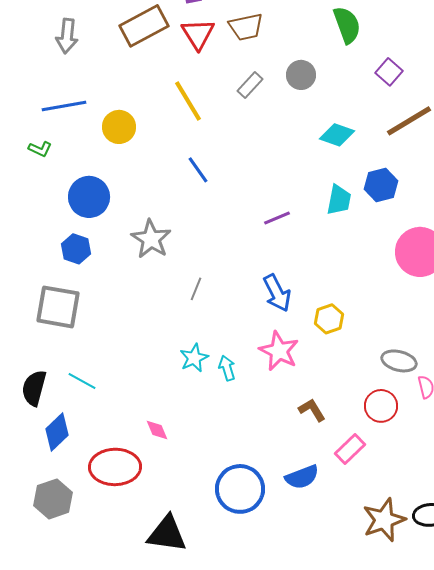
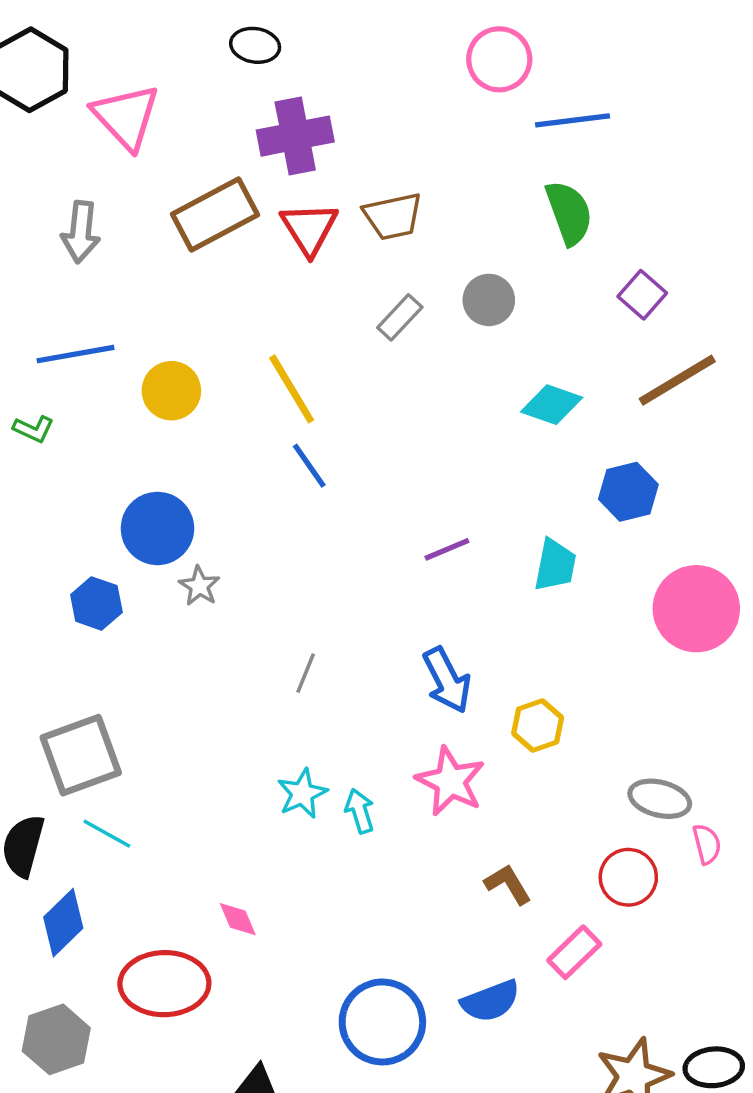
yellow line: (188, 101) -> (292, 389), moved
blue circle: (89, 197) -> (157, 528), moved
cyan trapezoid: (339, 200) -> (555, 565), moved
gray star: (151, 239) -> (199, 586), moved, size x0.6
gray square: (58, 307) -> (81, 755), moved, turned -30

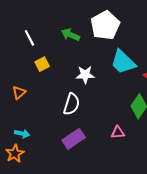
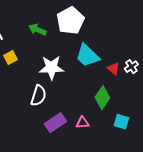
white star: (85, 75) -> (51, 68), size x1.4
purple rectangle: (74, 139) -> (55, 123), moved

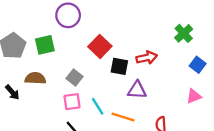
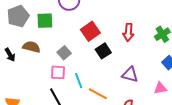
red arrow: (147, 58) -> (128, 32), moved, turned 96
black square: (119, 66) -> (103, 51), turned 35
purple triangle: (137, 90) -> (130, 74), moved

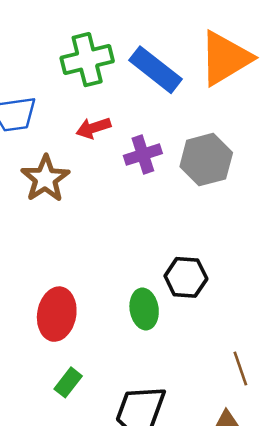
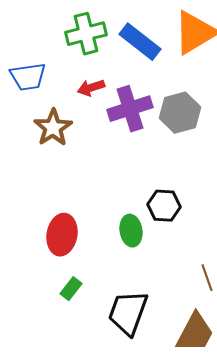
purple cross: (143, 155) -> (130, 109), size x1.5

* * *

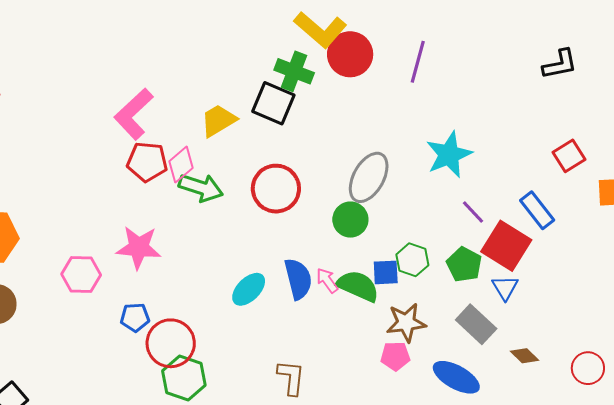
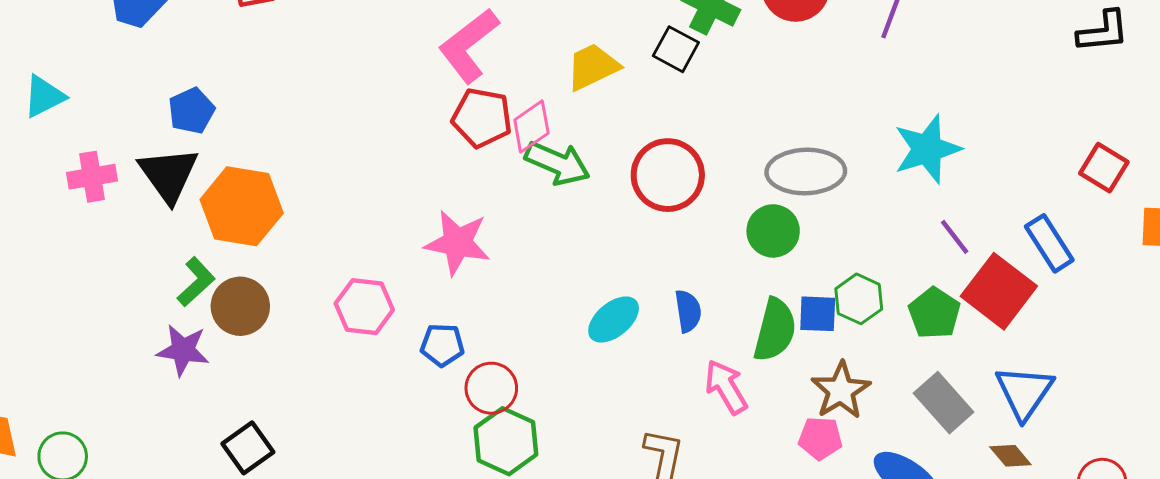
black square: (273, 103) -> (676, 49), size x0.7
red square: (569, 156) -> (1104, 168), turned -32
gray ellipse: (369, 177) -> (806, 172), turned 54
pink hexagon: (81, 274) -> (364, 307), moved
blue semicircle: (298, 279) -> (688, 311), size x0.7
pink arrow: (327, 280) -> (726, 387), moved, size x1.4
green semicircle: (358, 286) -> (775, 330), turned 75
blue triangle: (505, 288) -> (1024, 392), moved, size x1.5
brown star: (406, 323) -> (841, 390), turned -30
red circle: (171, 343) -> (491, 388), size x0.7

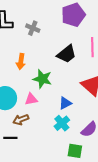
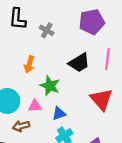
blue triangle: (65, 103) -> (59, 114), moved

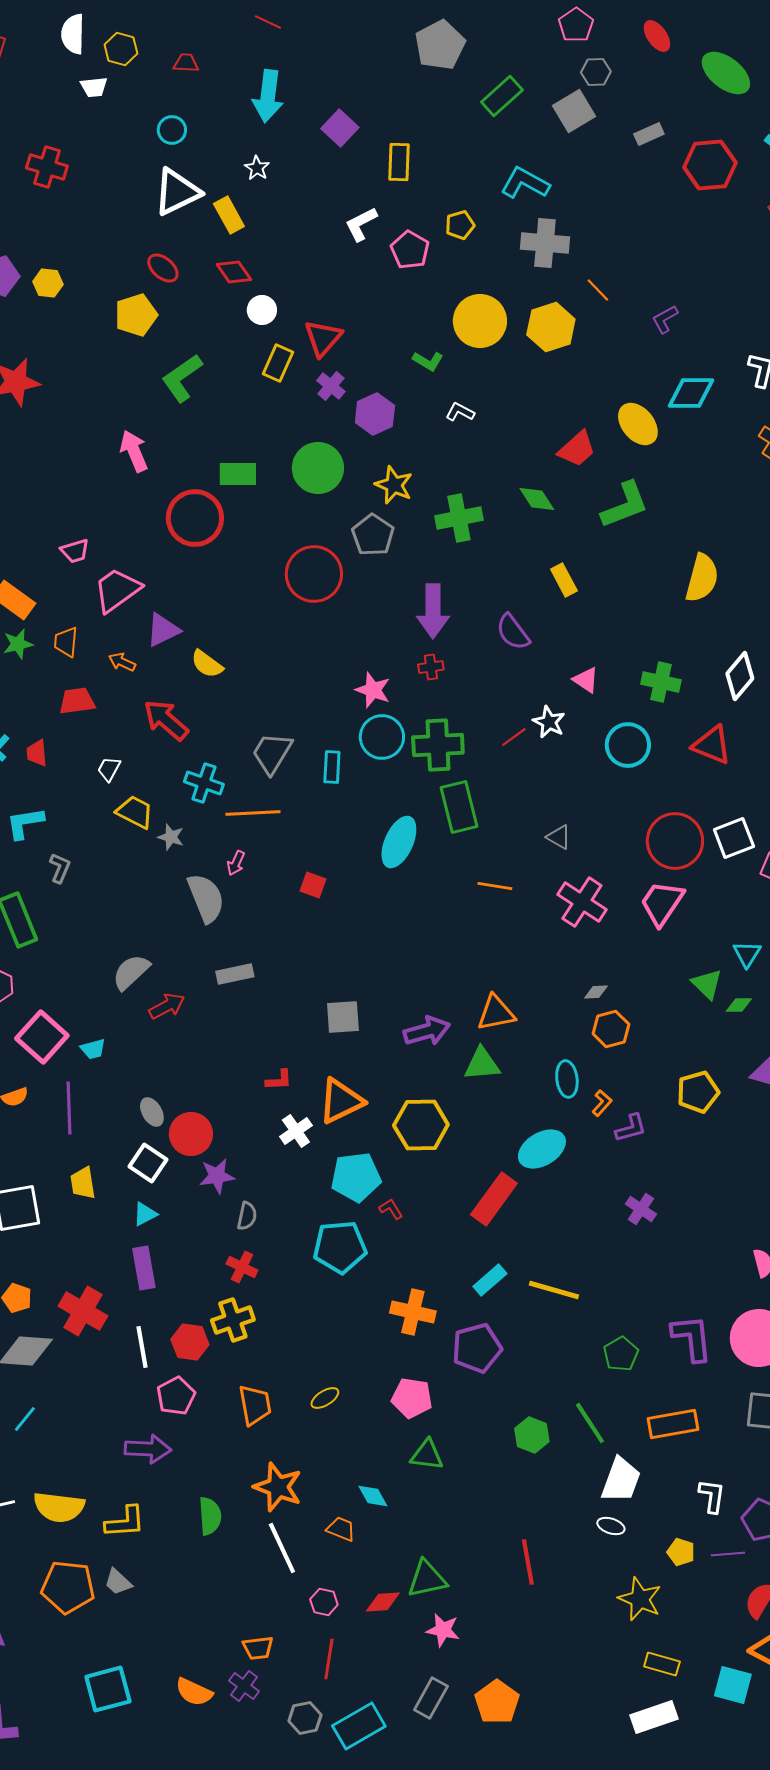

:: To do ::
Among the entries above, take the line with "purple rectangle: (74, 139)", the line with "purple cross: (143, 155)", and all the lines between them, and restate them word for word without pictures.

:: Task response ::
purple rectangle: (74, 139) -> (55, 123), moved

red arrow: (147, 58) -> (128, 32), moved, turned 96
black square: (119, 66) -> (103, 51), turned 35
purple triangle: (137, 90) -> (130, 74), moved

purple cross: (143, 155) -> (130, 109), size x1.5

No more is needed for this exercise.